- [TASK STATEMENT]
Restate the lines word for word, from the one containing "R6: 33k (+5V, n4) -> 33k (n4, n21)" through the last line of the entries below, without any other lines.

[Change detection outputs]
*** Begin section ***

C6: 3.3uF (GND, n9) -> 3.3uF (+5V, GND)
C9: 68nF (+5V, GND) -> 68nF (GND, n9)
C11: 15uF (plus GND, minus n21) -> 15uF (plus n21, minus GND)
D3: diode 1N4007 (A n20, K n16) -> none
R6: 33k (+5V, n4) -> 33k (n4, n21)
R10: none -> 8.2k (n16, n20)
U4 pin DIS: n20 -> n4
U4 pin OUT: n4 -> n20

*** End section ***

- [ANSWER AREA]
R6: 33k (+5V, n4) -> 33k (n4, n21)
R10: none -> 8.2k (n16, n20)
U4 pin DIS: n20 -> n4
U4 pin OUT: n4 -> n20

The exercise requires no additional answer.